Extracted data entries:

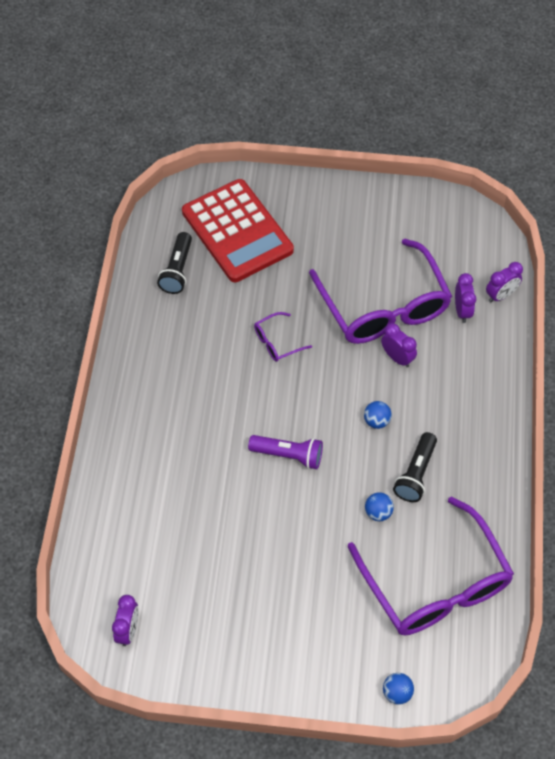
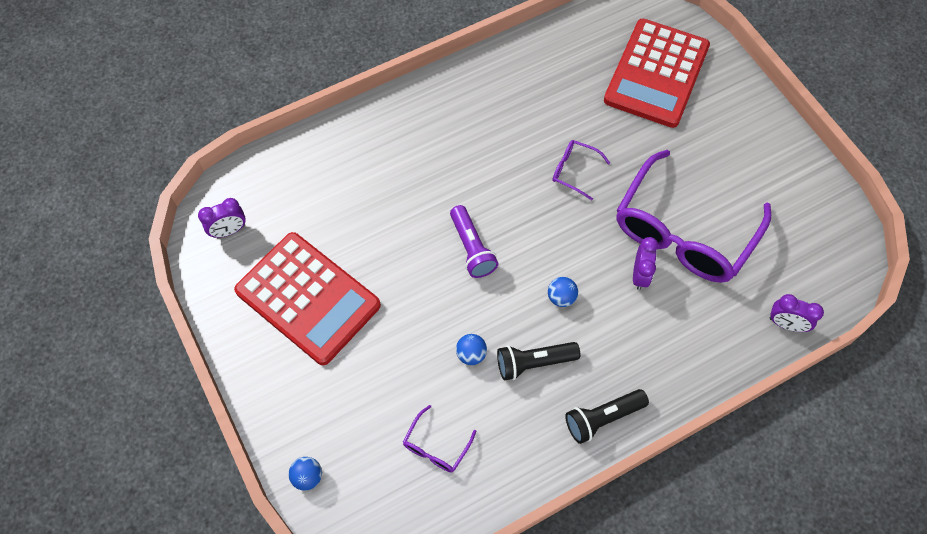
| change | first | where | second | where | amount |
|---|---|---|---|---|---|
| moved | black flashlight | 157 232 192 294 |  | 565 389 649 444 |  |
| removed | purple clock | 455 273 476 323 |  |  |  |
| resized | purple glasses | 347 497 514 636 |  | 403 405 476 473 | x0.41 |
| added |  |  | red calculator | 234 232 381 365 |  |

**What you have to do:**
Show every line of the records above that contains the word "purple".

**Written response:**
| removed | purple clock | 455 273 476 323 |  |  |  |
| resized | purple glasses | 347 497 514 636 |  | 403 405 476 473 | x0.41 |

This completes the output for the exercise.